_SOURCE MATERIAL:_
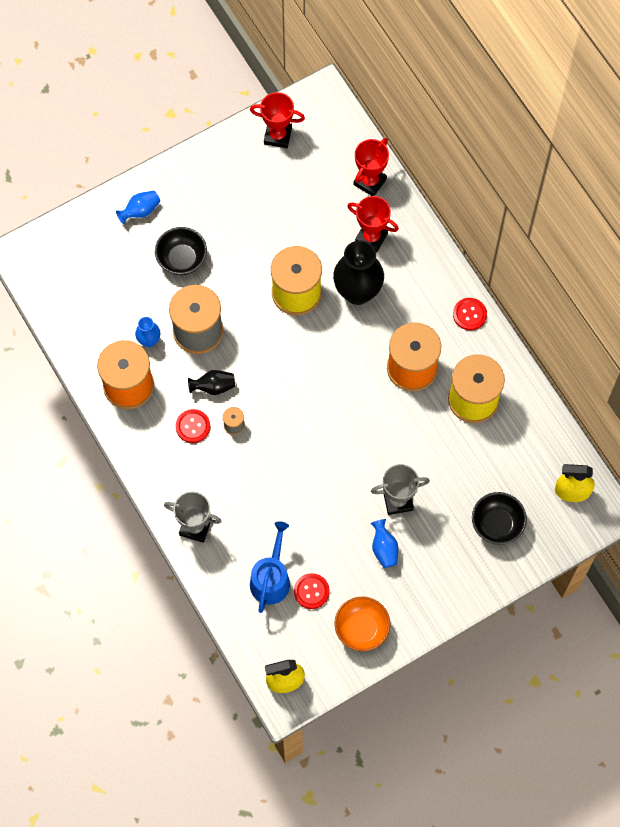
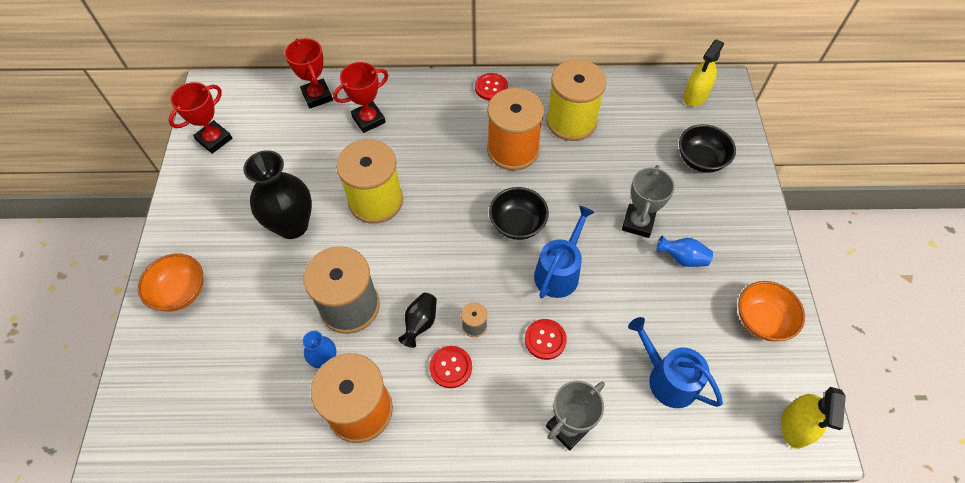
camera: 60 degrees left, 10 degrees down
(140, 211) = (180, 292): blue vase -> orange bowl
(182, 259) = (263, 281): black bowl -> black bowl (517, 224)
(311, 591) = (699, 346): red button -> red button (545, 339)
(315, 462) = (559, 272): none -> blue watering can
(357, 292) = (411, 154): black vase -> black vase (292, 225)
--
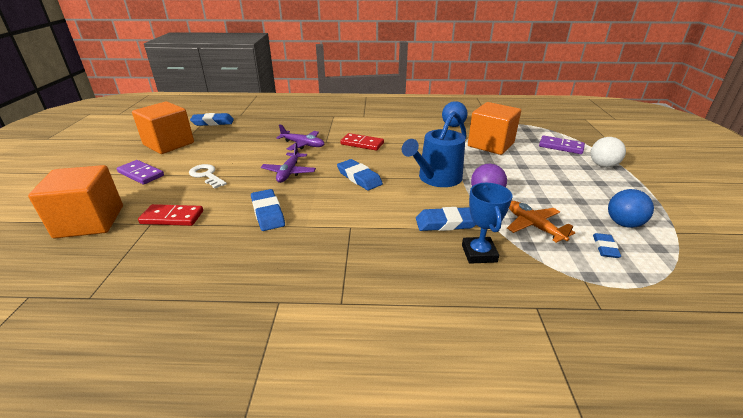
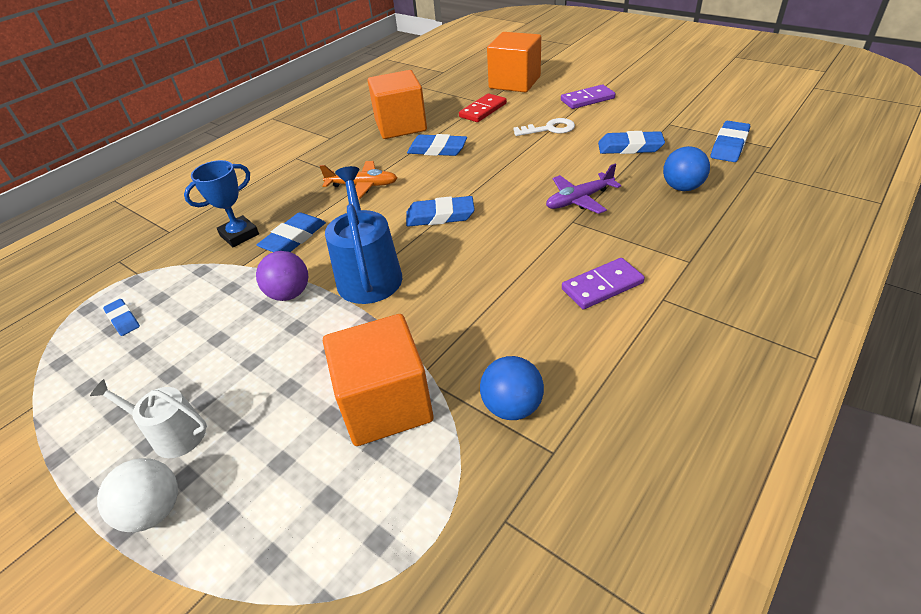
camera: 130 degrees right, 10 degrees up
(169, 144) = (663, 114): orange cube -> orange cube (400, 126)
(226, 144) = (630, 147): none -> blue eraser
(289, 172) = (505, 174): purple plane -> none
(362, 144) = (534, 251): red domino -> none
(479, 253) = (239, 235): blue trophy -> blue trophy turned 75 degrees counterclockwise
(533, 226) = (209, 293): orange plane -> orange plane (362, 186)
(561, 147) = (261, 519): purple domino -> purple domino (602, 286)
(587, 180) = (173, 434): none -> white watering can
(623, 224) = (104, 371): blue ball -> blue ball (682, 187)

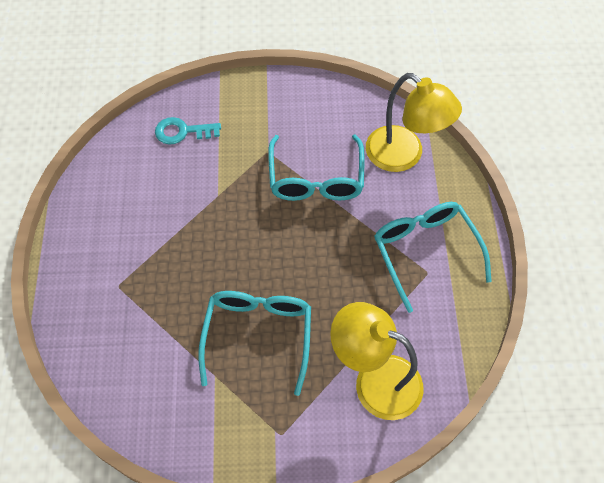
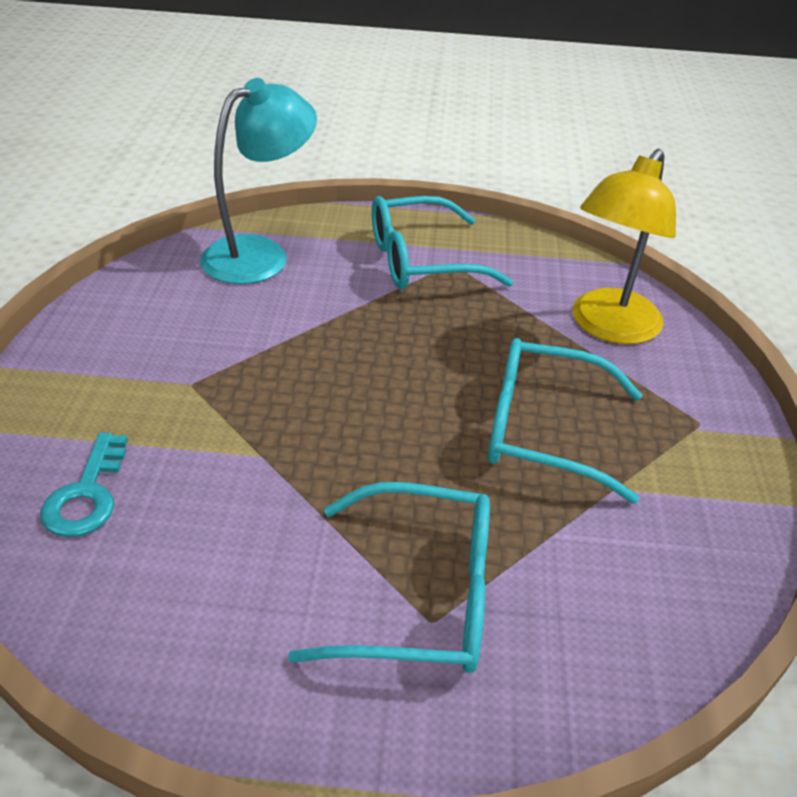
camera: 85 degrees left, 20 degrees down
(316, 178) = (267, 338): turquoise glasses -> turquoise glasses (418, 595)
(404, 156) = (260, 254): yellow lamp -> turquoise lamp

_ASSIGNED TASK:_ Begin at the line above that has "camera: 60 degrees left, 10 degrees down" and stop after the line that has "(357, 292) = (411, 154): black", copying each line exactly and adding nothing else.

_RESPONSE:_
camera: 60 degrees left, 10 degrees down
(140, 211) = (180, 292): blue vase -> orange bowl
(182, 259) = (263, 281): black bowl -> black bowl (517, 224)
(311, 591) = (699, 346): red button -> red button (545, 339)
(315, 462) = (559, 272): none -> blue watering can
(357, 292) = (411, 154): black vase -> black vase (292, 225)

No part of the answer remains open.